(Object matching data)
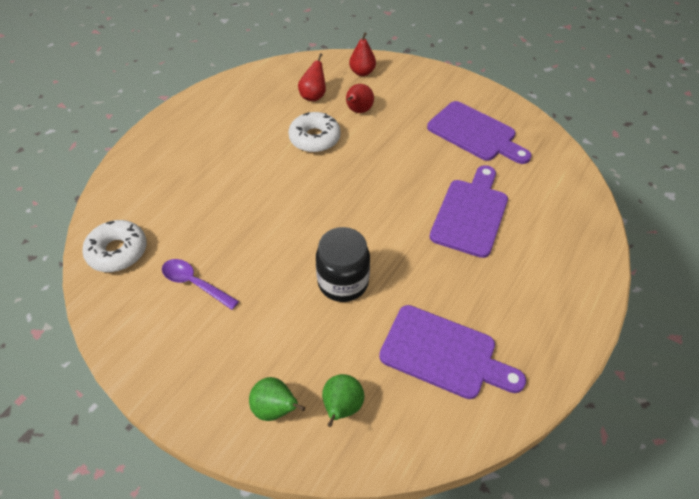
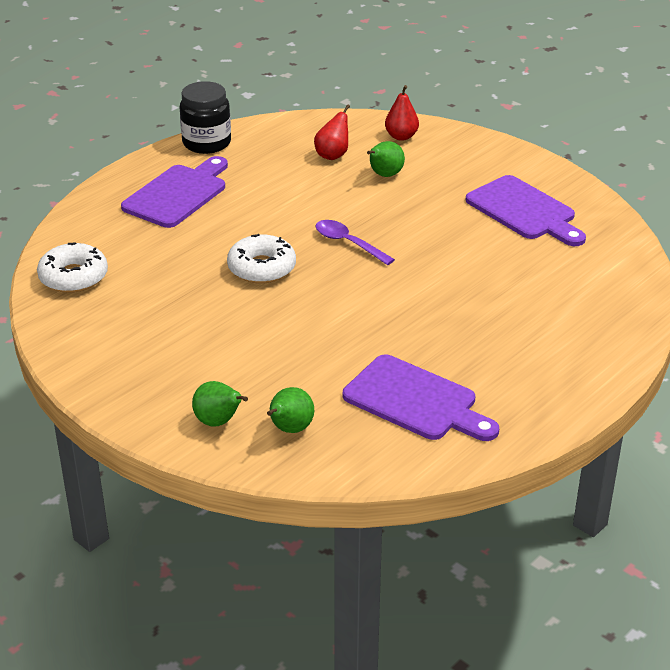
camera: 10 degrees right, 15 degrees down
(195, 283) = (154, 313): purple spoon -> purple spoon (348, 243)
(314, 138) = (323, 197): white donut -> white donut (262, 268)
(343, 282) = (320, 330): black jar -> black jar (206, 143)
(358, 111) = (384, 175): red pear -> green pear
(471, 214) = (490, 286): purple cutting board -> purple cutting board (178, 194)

_Exercise description:_ Please print each entry exactly as it stands, without the pictures.

_Response to the exercise:_
camera: 10 degrees right, 15 degrees down
(195, 283) = (154, 313): purple spoon -> purple spoon (348, 243)
(314, 138) = (323, 197): white donut -> white donut (262, 268)
(343, 282) = (320, 330): black jar -> black jar (206, 143)
(358, 111) = (384, 175): red pear -> green pear
(471, 214) = (490, 286): purple cutting board -> purple cutting board (178, 194)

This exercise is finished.